**ASSIGNMENT:**
Return the lines beginning at the one that contains "turquoise hammer [476,396,607,446]" and continuing to the end of the entries, including both ends, exactly as written and nothing else.

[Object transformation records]
____________________

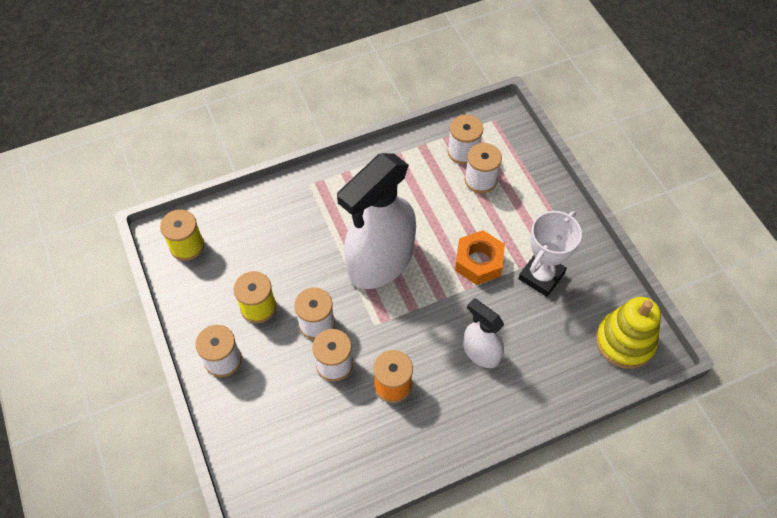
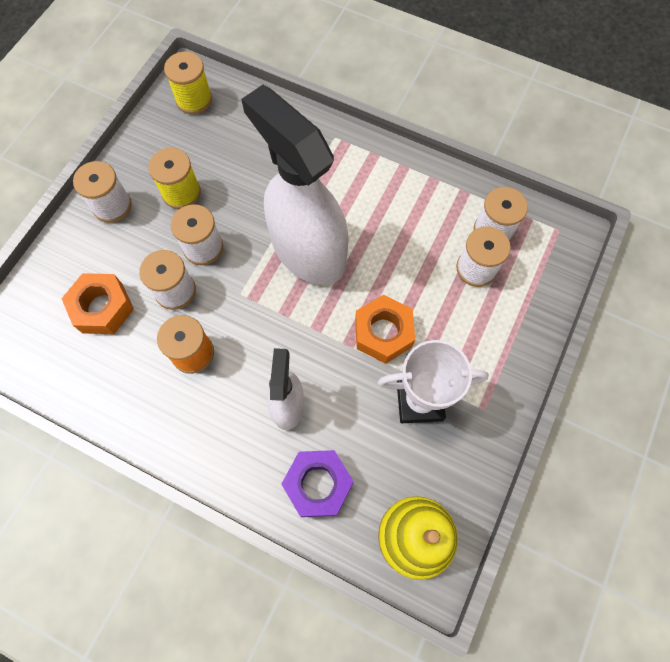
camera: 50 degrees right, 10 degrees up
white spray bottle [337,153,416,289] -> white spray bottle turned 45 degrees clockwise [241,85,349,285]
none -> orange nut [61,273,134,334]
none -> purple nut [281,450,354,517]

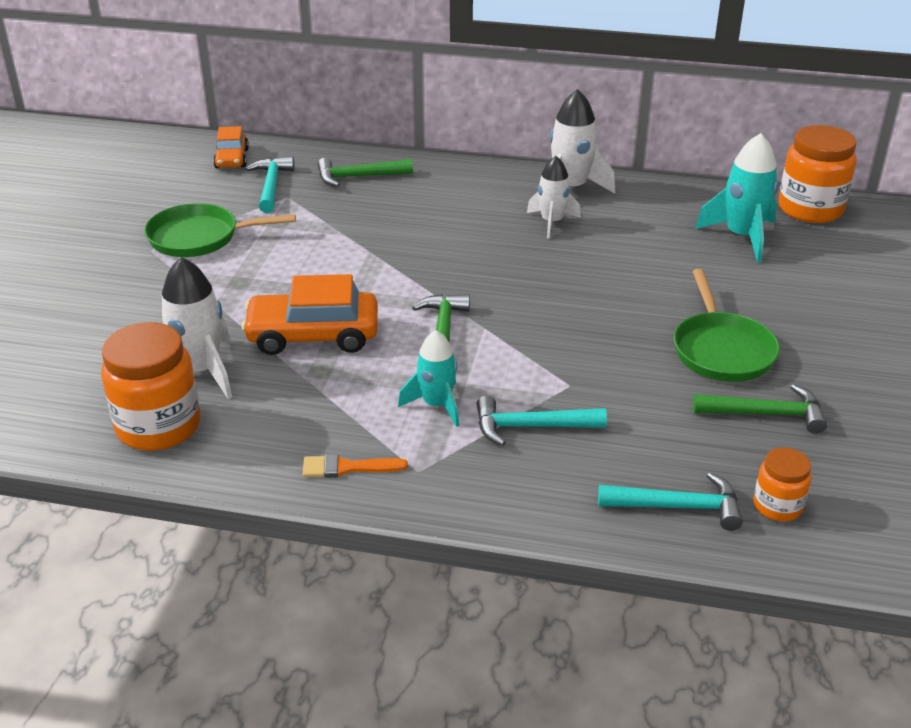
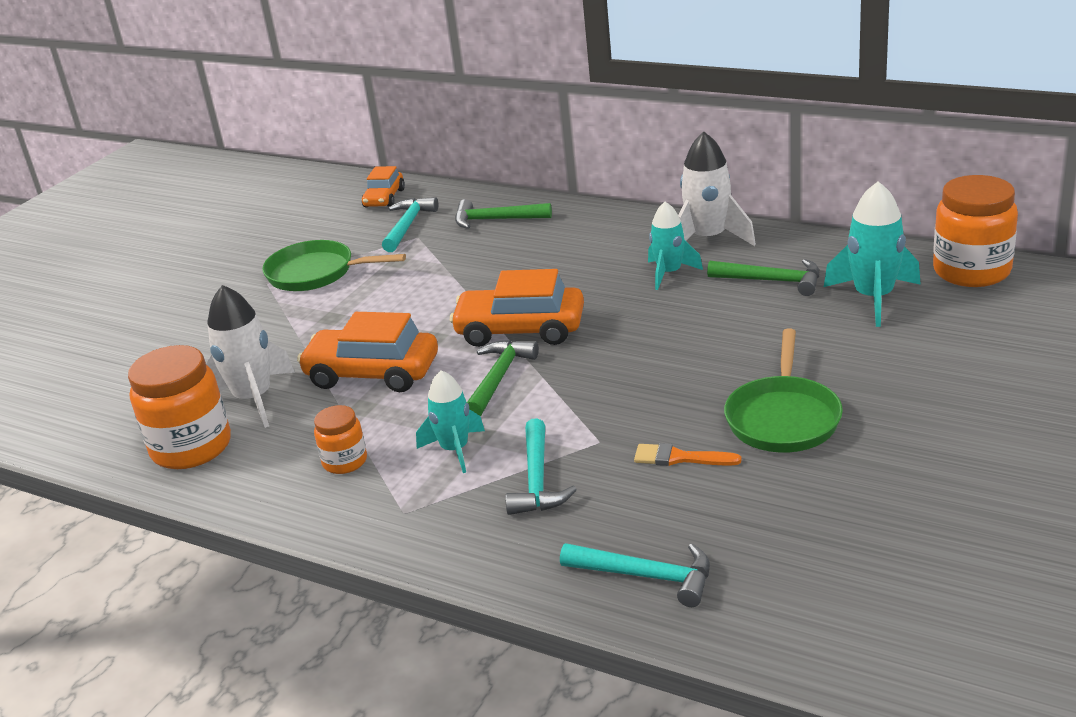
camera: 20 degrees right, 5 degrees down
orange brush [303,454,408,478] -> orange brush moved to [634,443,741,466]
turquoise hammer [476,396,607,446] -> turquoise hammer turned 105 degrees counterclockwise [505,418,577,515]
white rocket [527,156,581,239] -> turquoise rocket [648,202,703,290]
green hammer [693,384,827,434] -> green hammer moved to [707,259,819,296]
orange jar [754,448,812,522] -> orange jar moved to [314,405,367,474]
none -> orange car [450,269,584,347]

____________________

**SOLUTION TO THIS PROBLEM:**
turquoise hammer [476,396,607,446] -> turquoise hammer turned 105 degrees counterclockwise [505,418,577,515]
white rocket [527,156,581,239] -> turquoise rocket [648,202,703,290]
green hammer [693,384,827,434] -> green hammer moved to [707,259,819,296]
orange jar [754,448,812,522] -> orange jar moved to [314,405,367,474]
none -> orange car [450,269,584,347]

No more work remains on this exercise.